From top to bottom, restate the entries below word for word.

> Available data
-.-.-
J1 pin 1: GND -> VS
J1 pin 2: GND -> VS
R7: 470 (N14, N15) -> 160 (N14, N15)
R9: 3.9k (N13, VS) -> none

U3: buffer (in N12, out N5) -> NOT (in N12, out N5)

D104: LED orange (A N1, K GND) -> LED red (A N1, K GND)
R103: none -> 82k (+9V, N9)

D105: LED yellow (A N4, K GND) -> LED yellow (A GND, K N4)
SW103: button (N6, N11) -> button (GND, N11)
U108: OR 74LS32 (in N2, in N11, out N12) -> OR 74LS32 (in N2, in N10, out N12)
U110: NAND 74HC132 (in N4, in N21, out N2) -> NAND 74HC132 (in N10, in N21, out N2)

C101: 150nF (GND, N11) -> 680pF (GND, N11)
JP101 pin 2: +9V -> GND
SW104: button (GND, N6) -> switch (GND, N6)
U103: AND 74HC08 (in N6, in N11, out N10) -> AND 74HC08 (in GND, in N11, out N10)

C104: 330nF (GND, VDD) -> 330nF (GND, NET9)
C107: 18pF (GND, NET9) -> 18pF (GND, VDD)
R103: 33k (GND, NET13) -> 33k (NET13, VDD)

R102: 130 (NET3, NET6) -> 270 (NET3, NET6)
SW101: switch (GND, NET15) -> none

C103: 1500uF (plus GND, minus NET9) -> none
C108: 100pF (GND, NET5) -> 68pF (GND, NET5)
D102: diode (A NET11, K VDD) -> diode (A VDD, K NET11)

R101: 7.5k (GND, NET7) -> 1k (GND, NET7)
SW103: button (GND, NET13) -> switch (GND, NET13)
-.-.-
> Your solution
J1 pin 1: GND -> VS
J1 pin 2: GND -> VS
R7: 470 (N14, N15) -> 160 (N14, N15)
R9: 3.9k (N13, VS) -> none

U3: buffer (in N12, out N5) -> NOT (in N12, out N5)

D104: LED orange (A N1, K GND) -> LED red (A N1, K GND)
R103: none -> 82k (+9V, N9)

D105: LED yellow (A N4, K GND) -> LED yellow (A GND, K N4)
SW103: button (N6, N11) -> button (GND, N11)
U108: OR 74LS32 (in N2, in N11, out N12) -> OR 74LS32 (in N2, in N10, out N12)
U110: NAND 74HC132 (in N4, in N21, out N2) -> NAND 74HC132 (in N10, in N21, out N2)

C101: 150nF (GND, N11) -> 680pF (GND, N11)
JP101 pin 2: +9V -> GND
SW104: button (GND, N6) -> switch (GND, N6)
U103: AND 74HC08 (in N6, in N11, out N10) -> AND 74HC08 (in GND, in N11, out N10)

C104: 330nF (GND, VDD) -> 330nF (GND, NET9)
C107: 18pF (GND, NET9) -> 18pF (GND, VDD)
R103: 33k (GND, NET13) -> 33k (NET13, VDD)

R102: 130 (NET3, NET6) -> 270 (NET3, NET6)
SW101: switch (GND, NET15) -> none

C103: 1500uF (plus GND, minus NET9) -> none
C108: 100pF (GND, NET5) -> 68pF (GND, NET5)
D102: diode (A NET11, K VDD) -> diode (A VDD, K NET11)

R101: 7.5k (GND, NET7) -> 1k (GND, NET7)
SW103: button (GND, NET13) -> switch (GND, NET13)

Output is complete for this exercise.